:: Material for this exercise ::

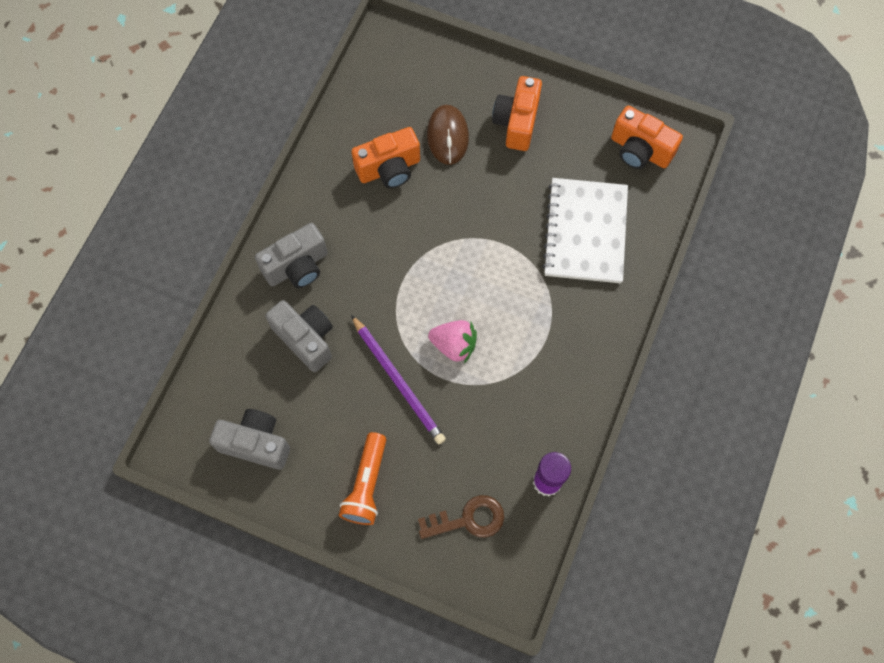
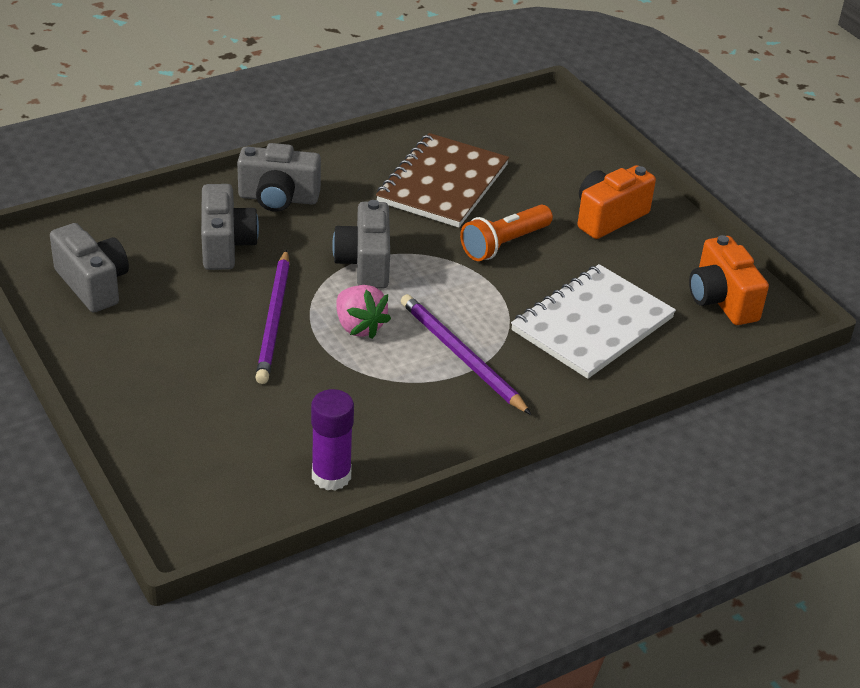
camera: 35 degrees right, 30 degrees down
(366, 485) = (153, 370): orange flashlight -> orange flashlight (504, 244)
(389, 169) = (443, 184): orange camera -> brown notebook
(407, 285) = (365, 264): none -> grey camera
(447, 136) = (526, 192): brown mouse -> none
(468, 519) = (217, 453): brown key -> none
(534, 322) = (461, 356): none -> purple pencil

:::

[Task objective]:
An exact copy of the entries above is needed, with the pictures removed.

[Task result]:
camera: 35 degrees right, 30 degrees down
(366, 485) = (153, 370): orange flashlight -> orange flashlight (504, 244)
(389, 169) = (443, 184): orange camera -> brown notebook
(407, 285) = (365, 264): none -> grey camera
(447, 136) = (526, 192): brown mouse -> none
(468, 519) = (217, 453): brown key -> none
(534, 322) = (461, 356): none -> purple pencil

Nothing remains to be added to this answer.